(Beginning of Task inputs)

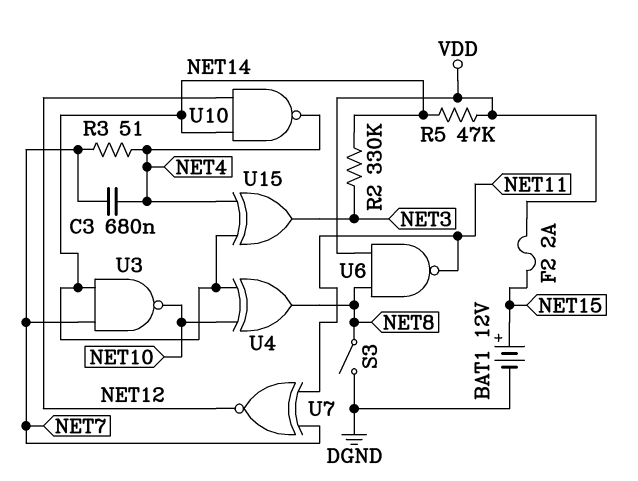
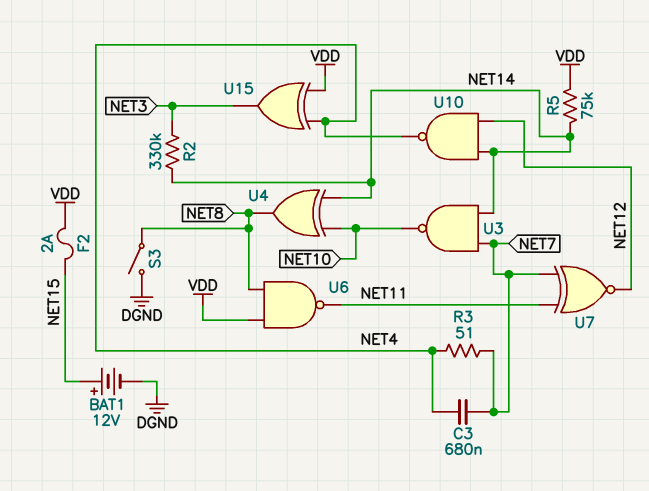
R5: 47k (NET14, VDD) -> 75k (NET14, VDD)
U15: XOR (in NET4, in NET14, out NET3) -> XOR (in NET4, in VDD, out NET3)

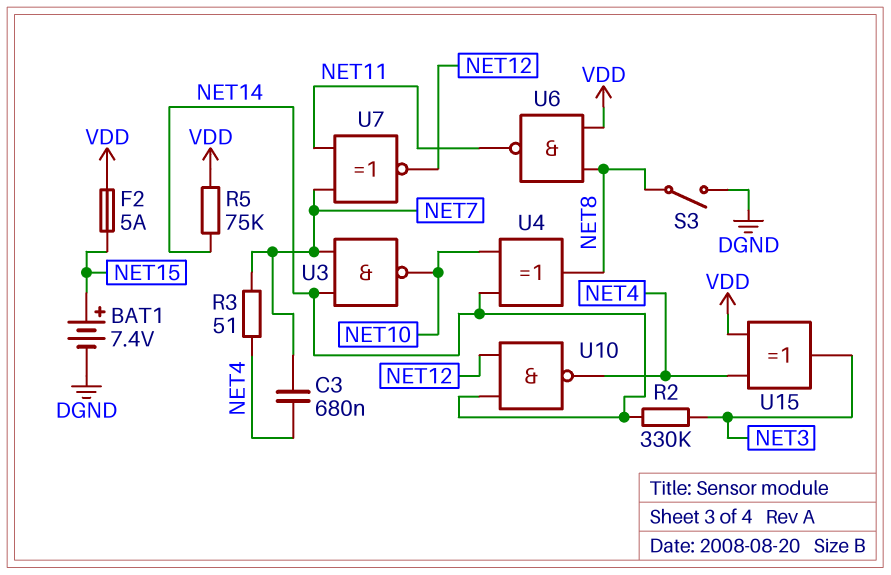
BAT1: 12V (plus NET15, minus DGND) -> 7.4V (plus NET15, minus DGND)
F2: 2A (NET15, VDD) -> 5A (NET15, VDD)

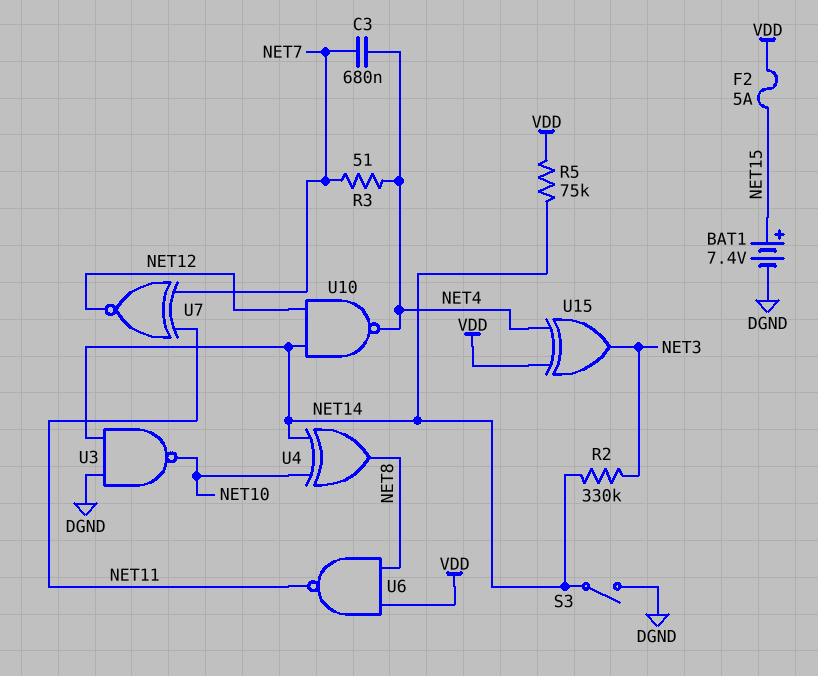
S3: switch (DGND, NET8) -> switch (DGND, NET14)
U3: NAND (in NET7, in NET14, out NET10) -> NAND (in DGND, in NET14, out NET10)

(End of Task inputs)

◆ Work item
Omit the pictures, then retype the remaining material without a single change.

◆ The answer
R5: 47k (NET14, VDD) -> 75k (NET14, VDD)
U15: XOR (in NET4, in NET14, out NET3) -> XOR (in NET4, in VDD, out NET3)

BAT1: 12V (plus NET15, minus DGND) -> 7.4V (plus NET15, minus DGND)
F2: 2A (NET15, VDD) -> 5A (NET15, VDD)

S3: switch (DGND, NET8) -> switch (DGND, NET14)
U3: NAND (in NET7, in NET14, out NET10) -> NAND (in DGND, in NET14, out NET10)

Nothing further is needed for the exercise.